WHAT THE TASK REQUIRES = Using the data below, return word for word every line from the one holding "none -> green brick I10:I11 level 1" down to the one holding "green brick B10:C11". Leave pictures out.

(Data records)
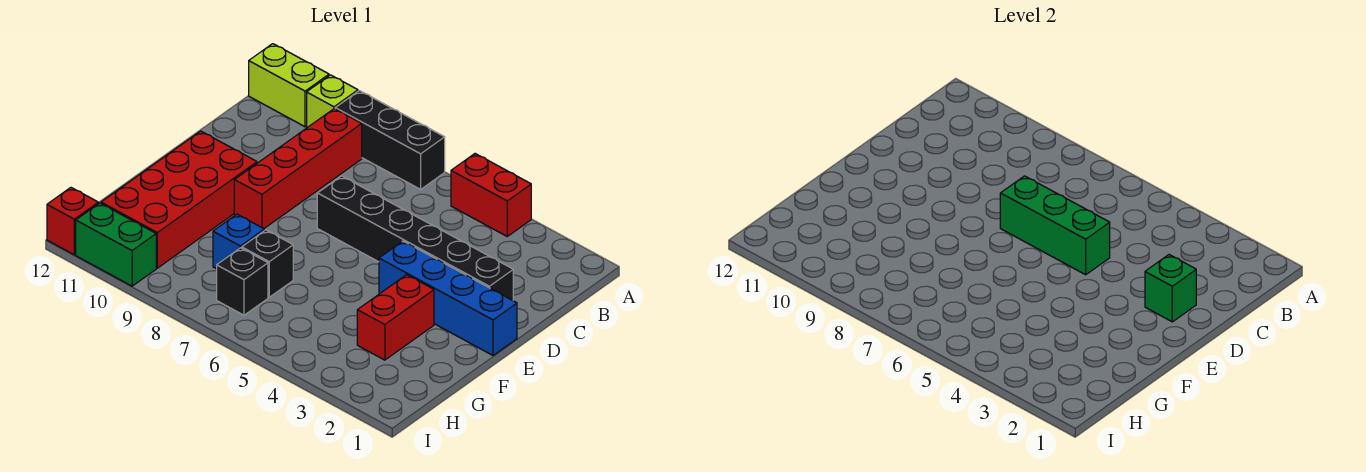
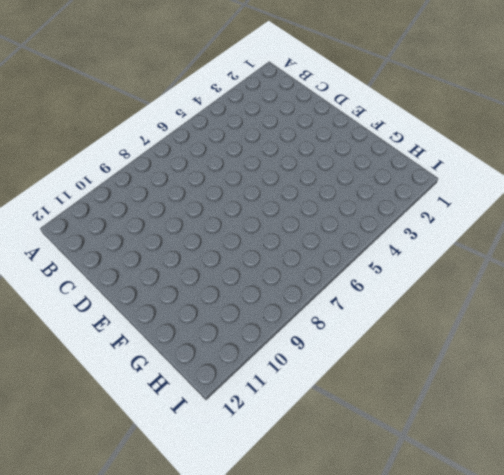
none -> red brick A4:A5 level 1
none -> black brick A7:A9 level 1
none -> lime brick A10 level 1

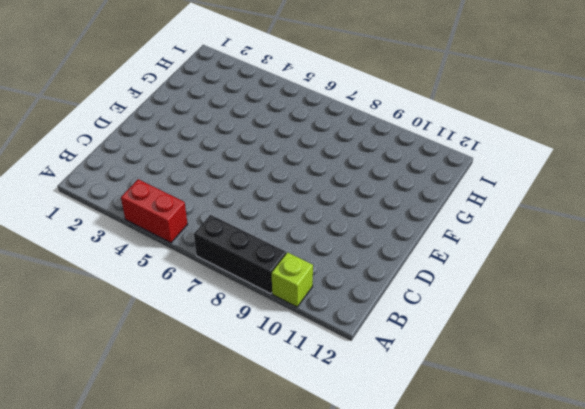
none -> lime brick A11:A12 level 1
none -> red brick B9:E9 level 1
none -> black brick D2:D7 level 1

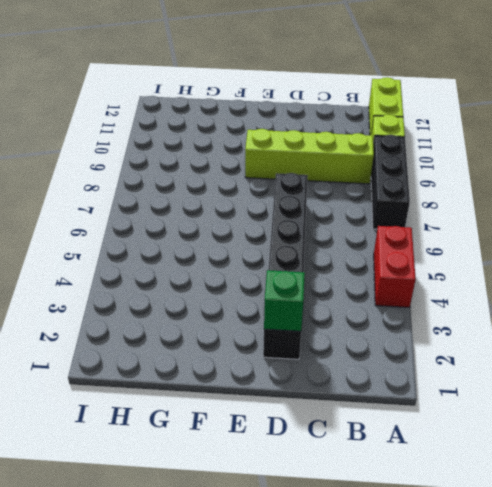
lime brick B9:E9 level 1 -> red brick B9:E9 level 1
none -> blue brick E1:E4 level 1
none -> red brick E10:H11 level 1
none -> red brick F3:G3 level 1

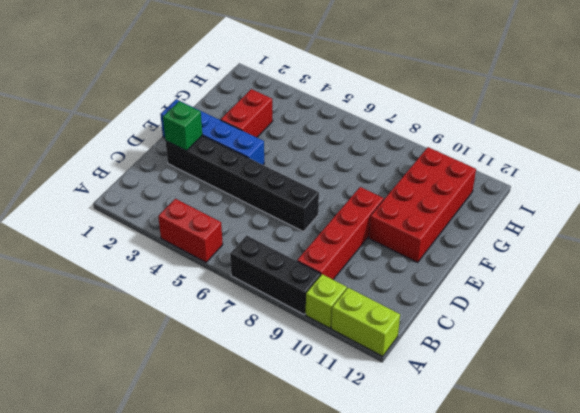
none -> black brick G7 level 1
none -> blue brick G8 level 1
none -> black brick H7 level 1

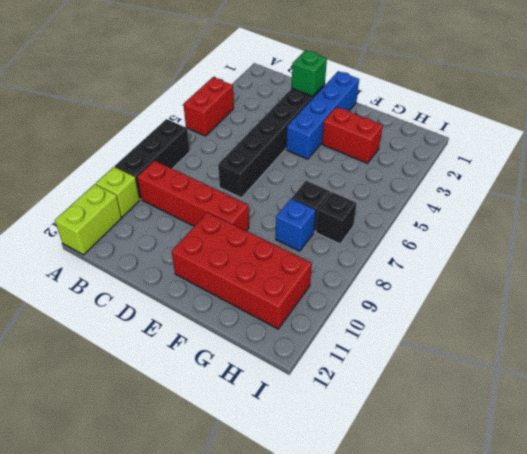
none -> green brick I10:I11 level 1
none -> red brick I12 level 1
none -> green brick D5:D7 level 2

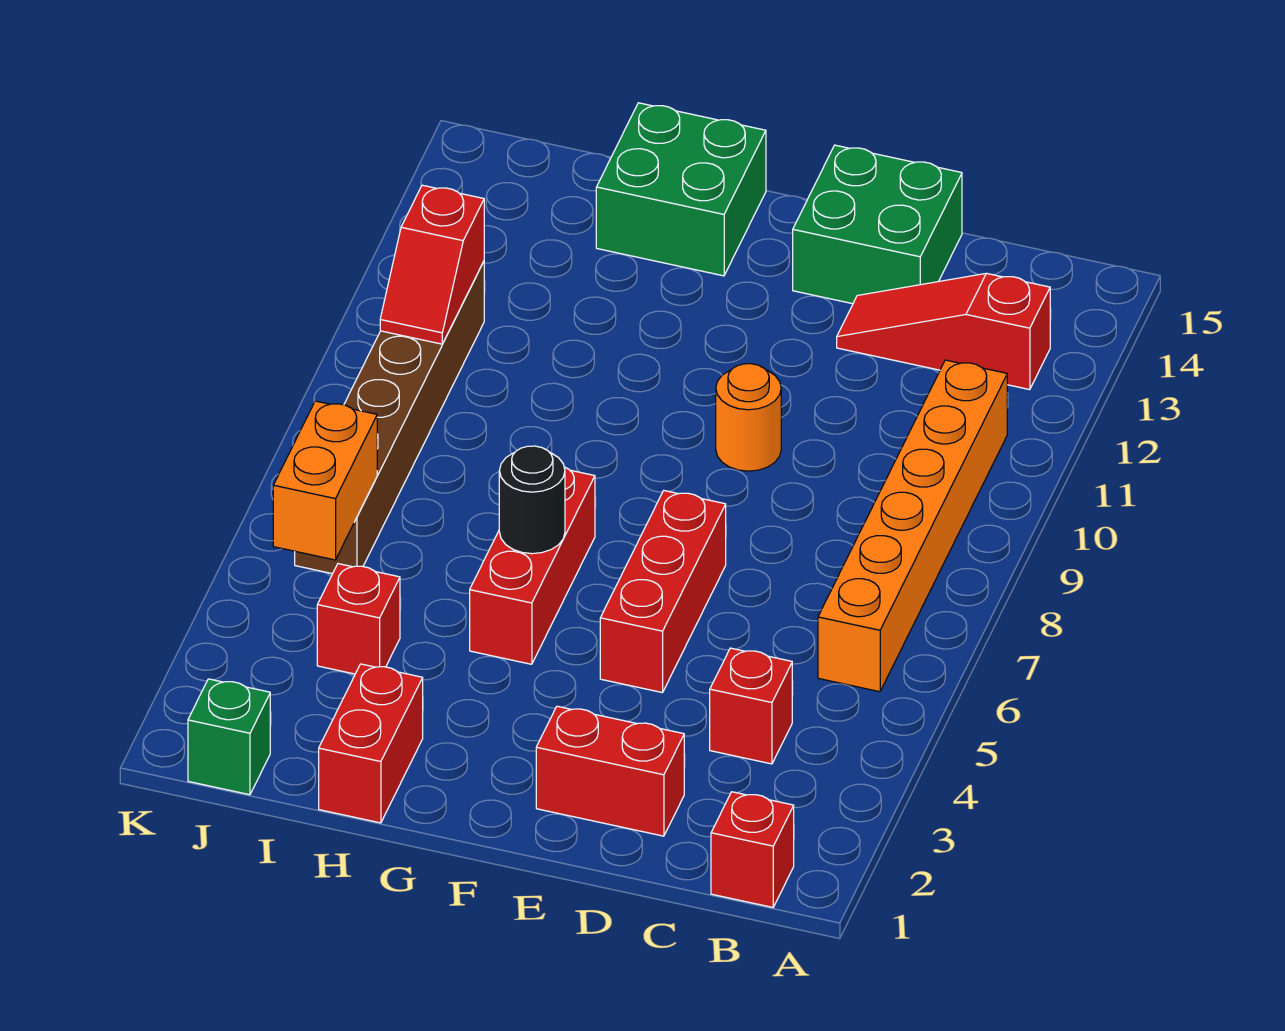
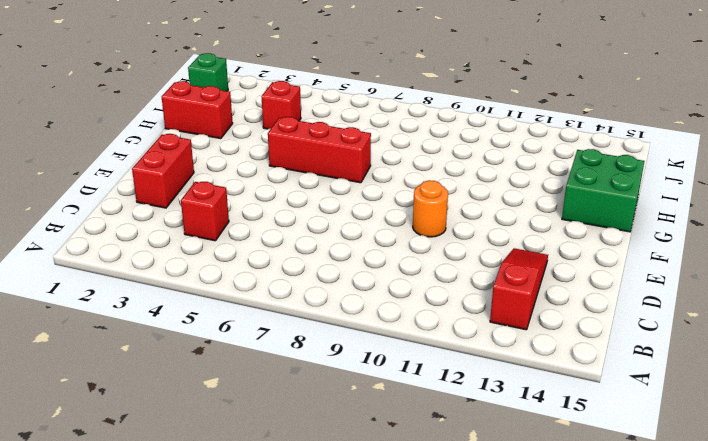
none -> red brick B1 level 1
none -> orange brick B6:B11 level 1
none -> green brick D14:E15 level 1

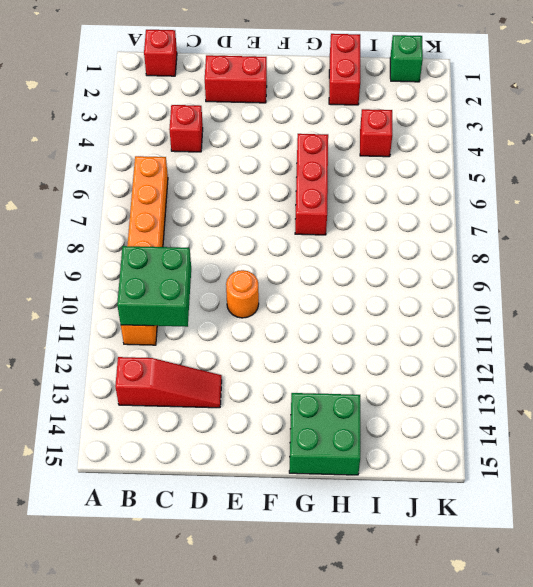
green brick B10:C11 level 2 -> green brick D14:E15 level 1
none -> red brick E5:E7 level 1
none -> brown brick J6:J11 level 1
none -> black round brick G6 level 2

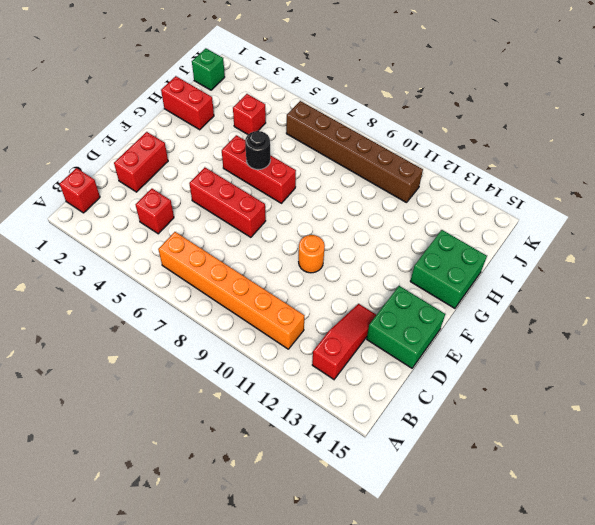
none -> orange brick J5:J6 level 2
none -> red slope J10:J11 level 2 top 11

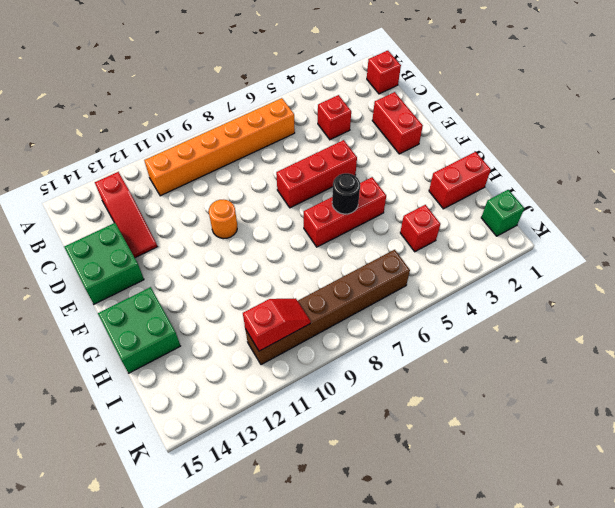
none -> orange brick J5:J6 level 2

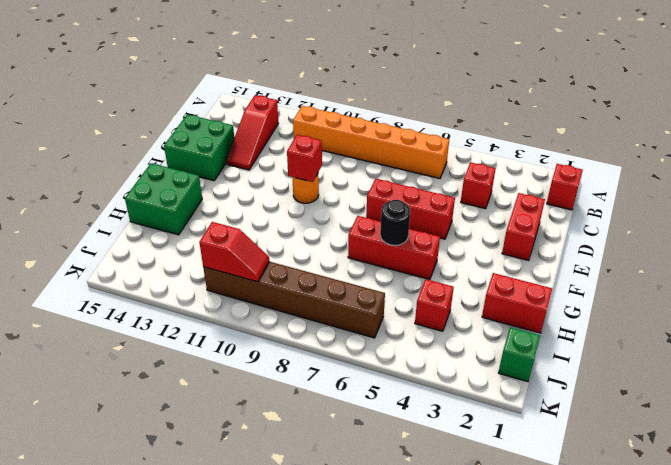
red brick E10 level 2 -> none
none -> orange brick J5:J6 level 2

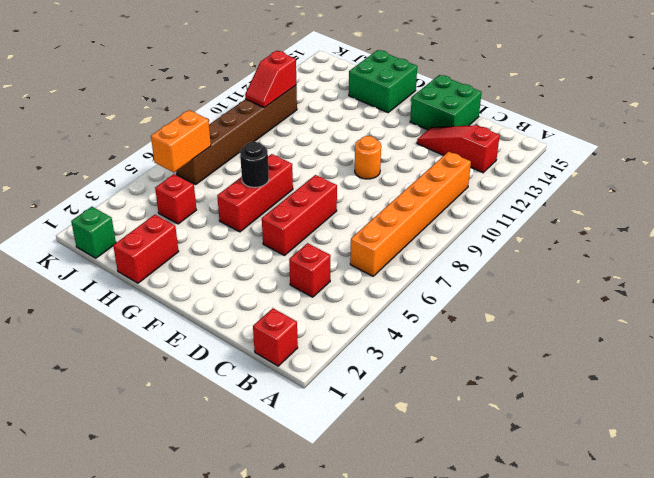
none -> red brick D2:E2 level 1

SOLUTION TO THIS PROBLEM =
none -> green brick I10:I11 level 1
none -> red brick I12 level 1
none -> green brick D5:D7 level 2

none -> red brick B1 level 1
none -> orange brick B6:B11 level 1
none -> green brick D14:E15 level 1

green brick B10:C11 level 2 -> green brick D14:E15 level 1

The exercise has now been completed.